Data Start Marker

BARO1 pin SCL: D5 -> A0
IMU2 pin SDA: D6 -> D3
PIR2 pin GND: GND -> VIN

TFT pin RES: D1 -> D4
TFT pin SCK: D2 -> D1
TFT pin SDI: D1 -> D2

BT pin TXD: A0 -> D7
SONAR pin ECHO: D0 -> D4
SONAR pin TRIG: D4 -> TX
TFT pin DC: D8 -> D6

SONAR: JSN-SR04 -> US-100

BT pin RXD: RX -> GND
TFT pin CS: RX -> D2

Data End Marker
Data Start Marker

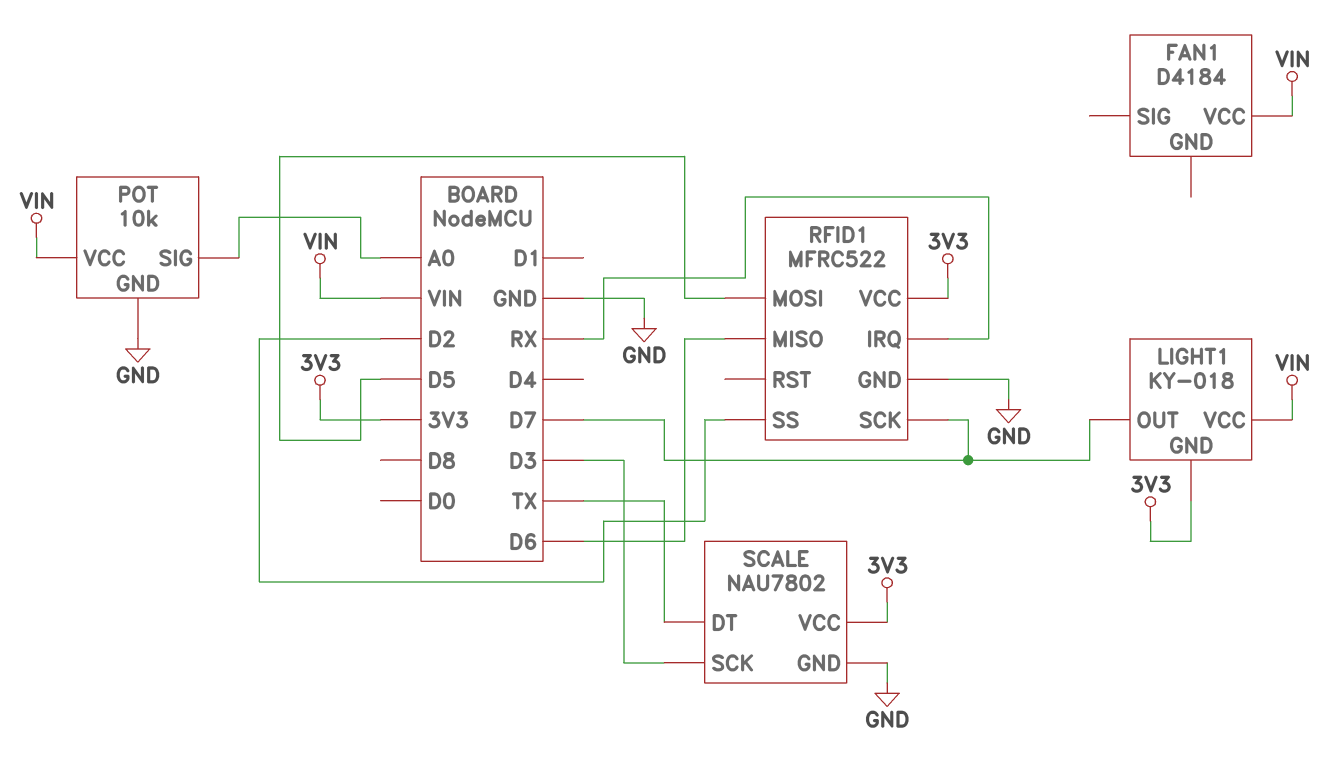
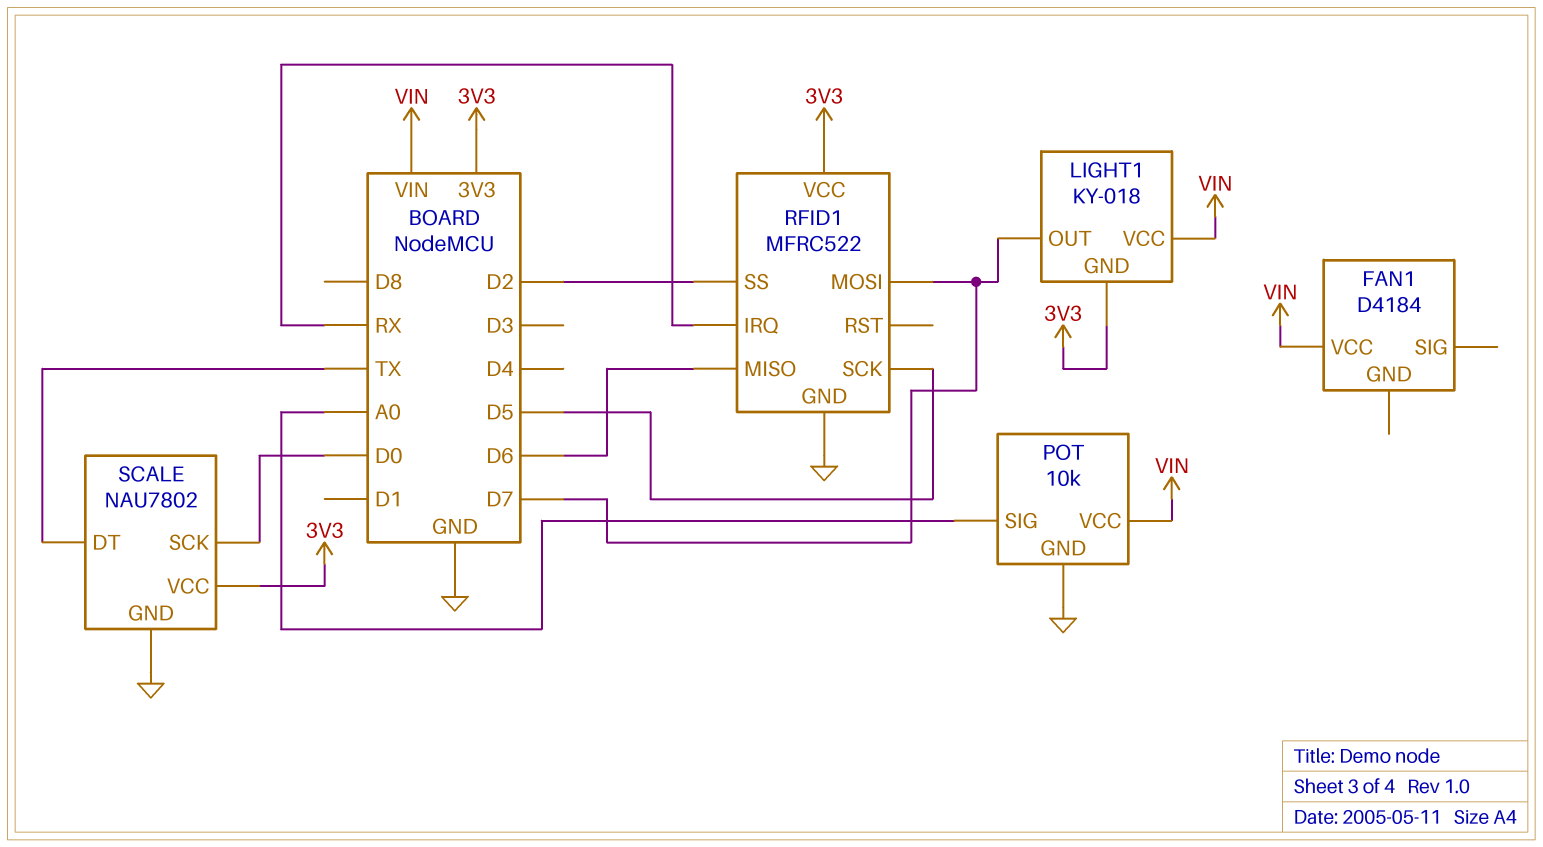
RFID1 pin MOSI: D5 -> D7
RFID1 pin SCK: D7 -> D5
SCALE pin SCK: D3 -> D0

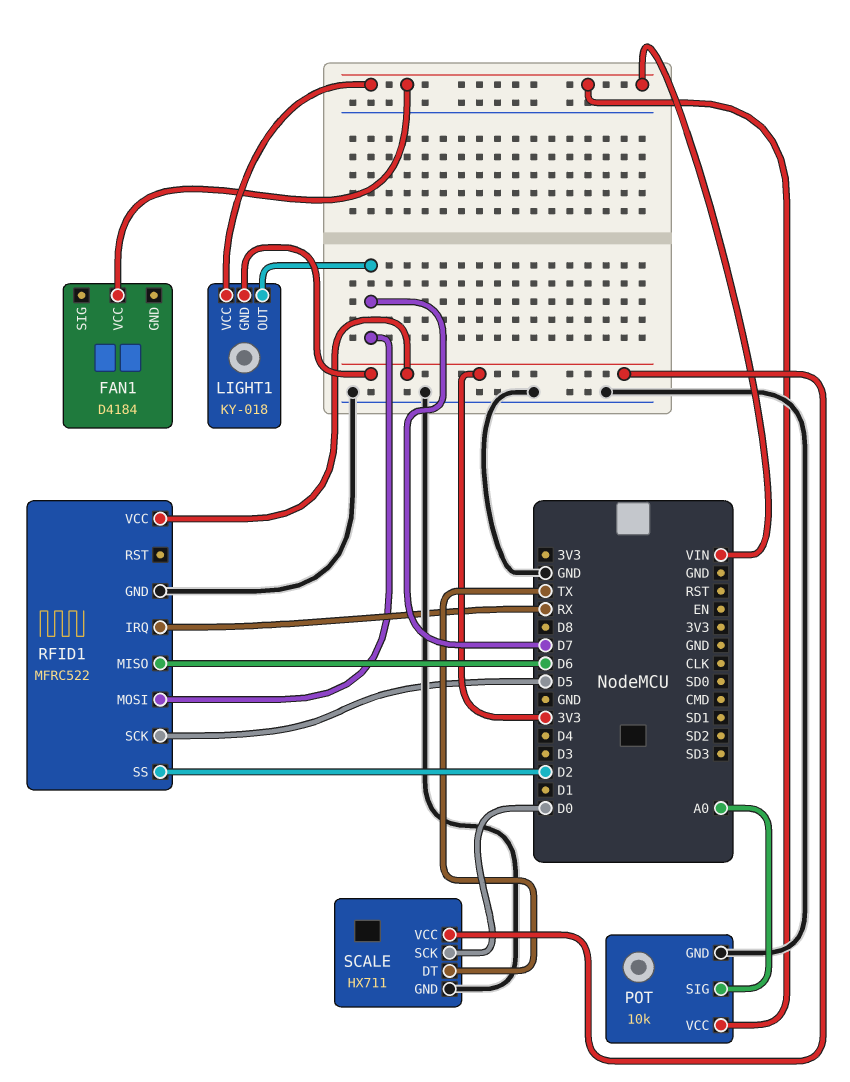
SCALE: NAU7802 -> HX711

Data End Marker
Data Start Marker

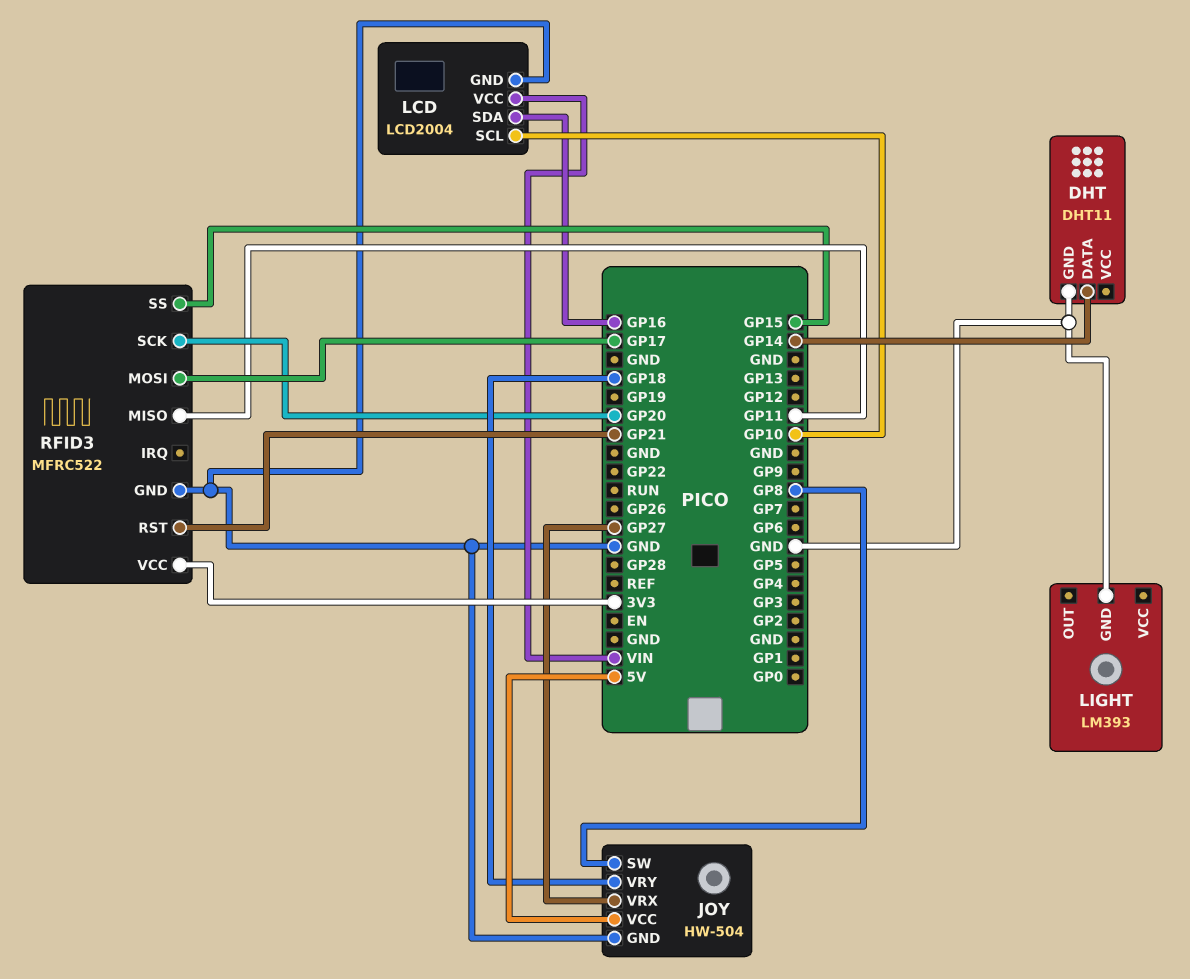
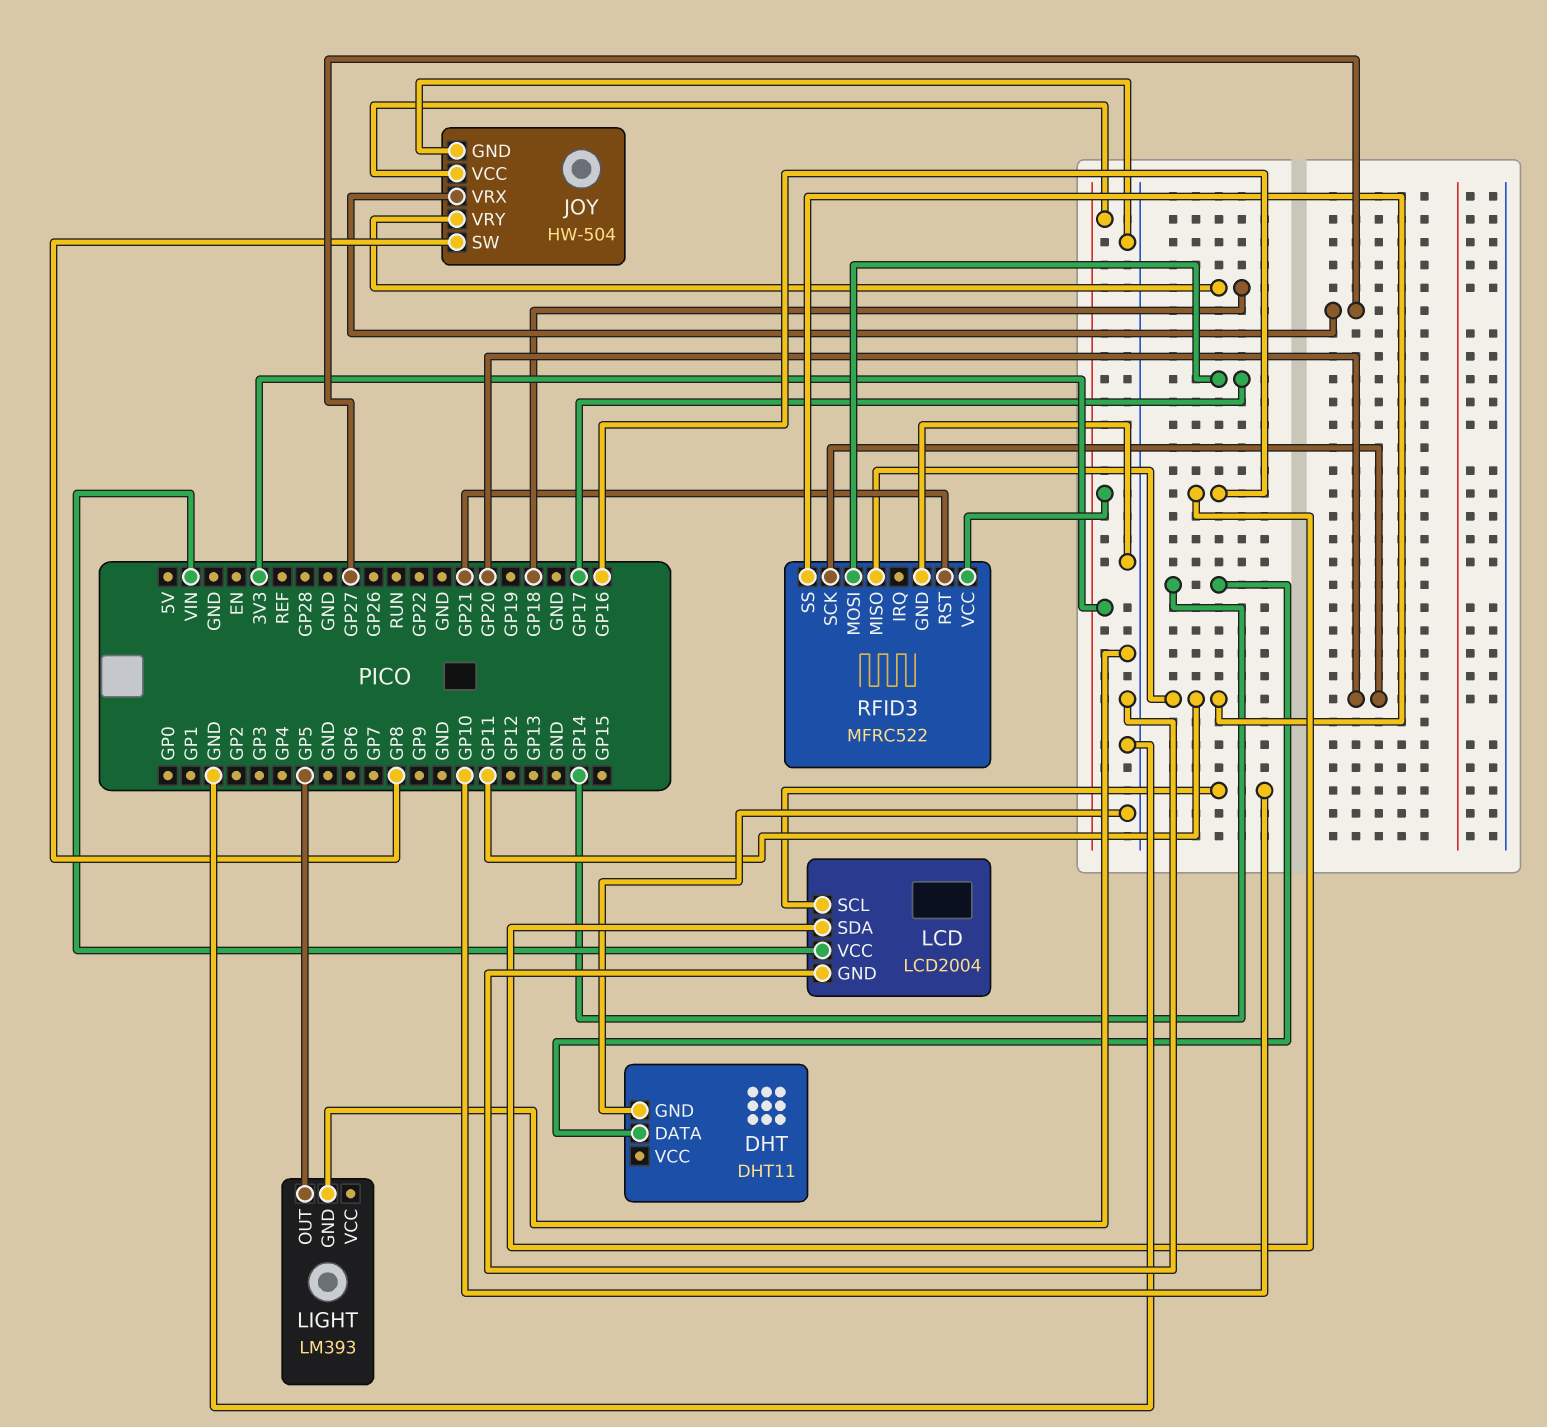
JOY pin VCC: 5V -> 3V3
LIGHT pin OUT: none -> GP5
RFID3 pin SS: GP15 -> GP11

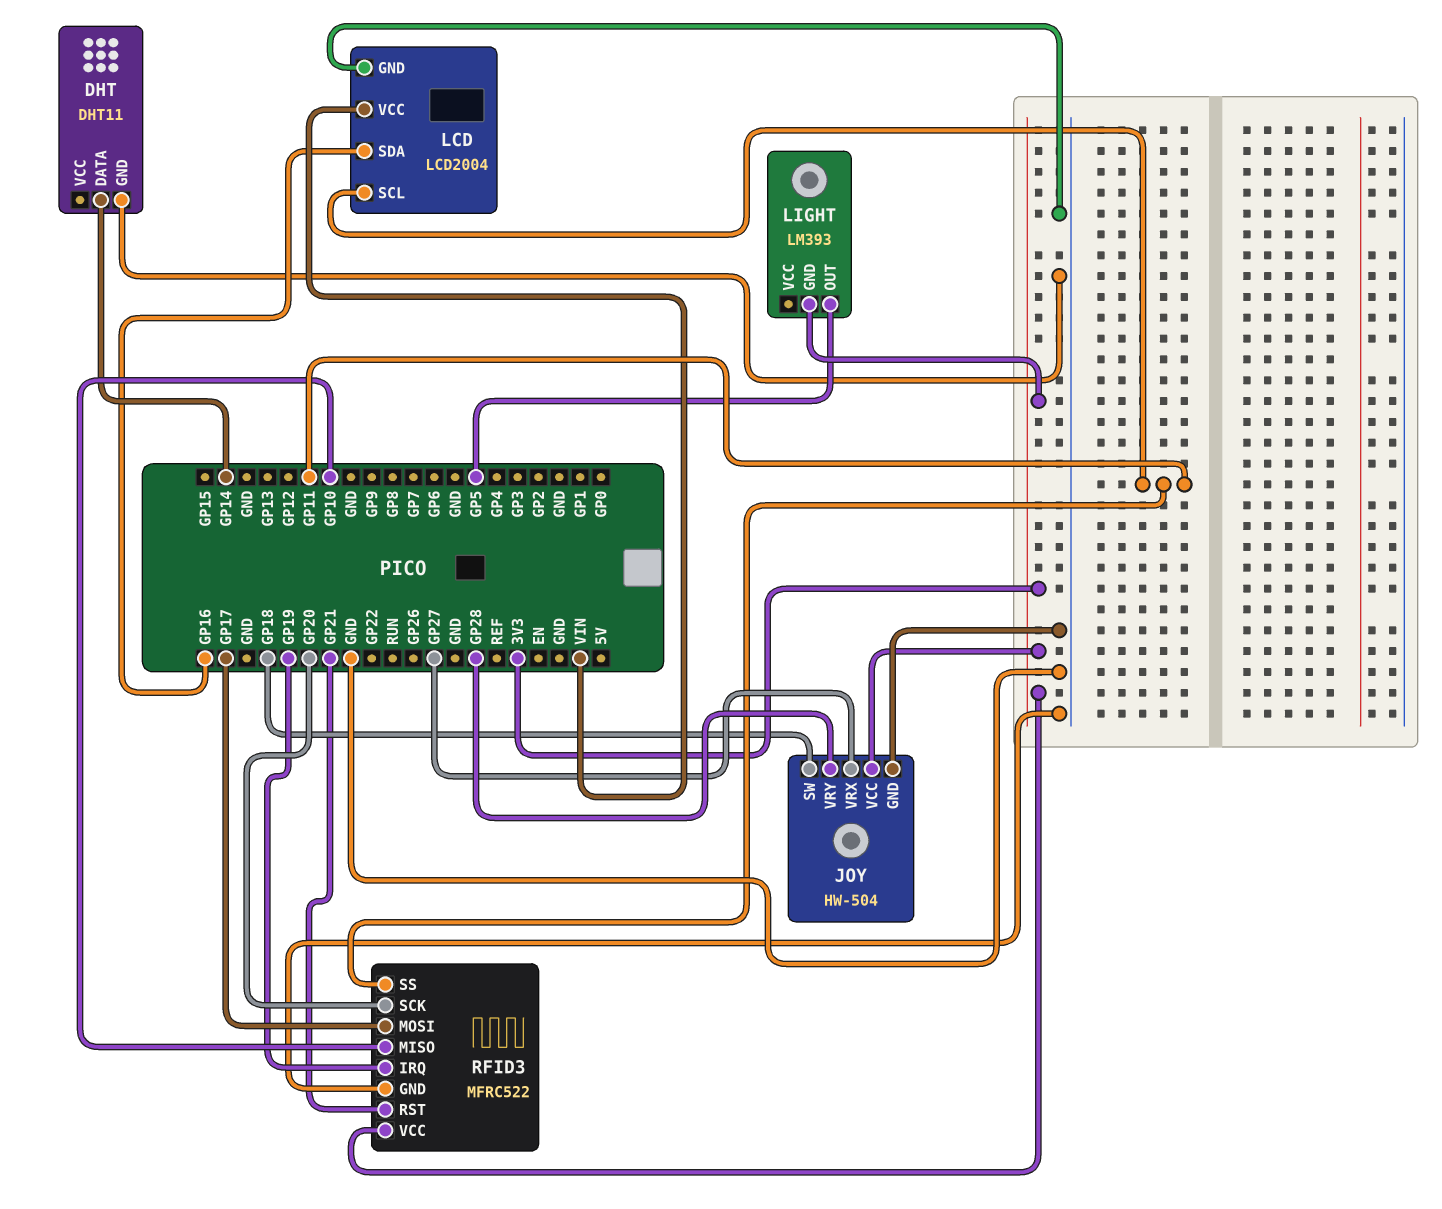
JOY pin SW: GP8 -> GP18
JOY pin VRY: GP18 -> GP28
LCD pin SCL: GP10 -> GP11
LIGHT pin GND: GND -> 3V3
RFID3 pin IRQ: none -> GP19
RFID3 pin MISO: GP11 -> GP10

Data End Marker

Prompt — Determine which lines above include the word "SONAR", and report those lines in full.

Reply to the exercise —
SONAR pin ECHO: D0 -> D4
SONAR pin TRIG: D4 -> TX
SONAR: JSN-SR04 -> US-100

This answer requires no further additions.